Please output the line that contains "delete: OrangeCarrot [211, 153]" and all later lines of the material, exactly, through the end.

Data segment Block Start

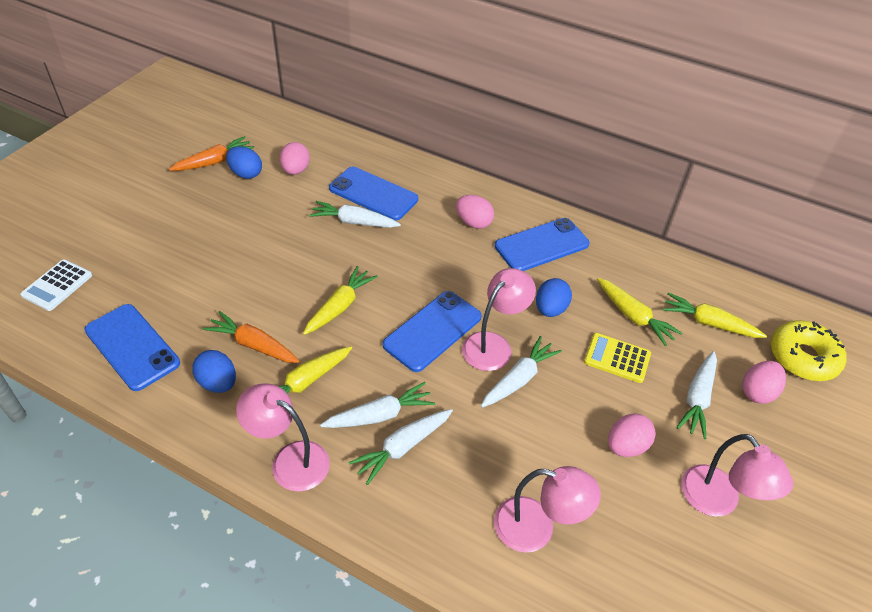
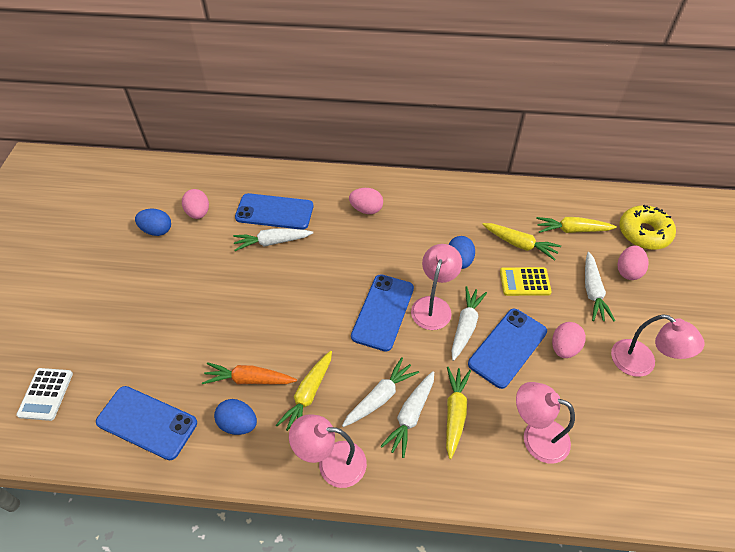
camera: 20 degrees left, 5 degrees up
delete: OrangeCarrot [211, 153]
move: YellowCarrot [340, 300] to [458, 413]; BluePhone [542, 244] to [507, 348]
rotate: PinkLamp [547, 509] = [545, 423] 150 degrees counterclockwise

Data segment Block End

Solution for this exercise:
delete: OrangeCarrot [211, 153]
move: YellowCarrot [340, 300] to [458, 413]; BluePhone [542, 244] to [507, 348]
rotate: PinkLamp [547, 509] = [545, 423] 150 degrees counterclockwise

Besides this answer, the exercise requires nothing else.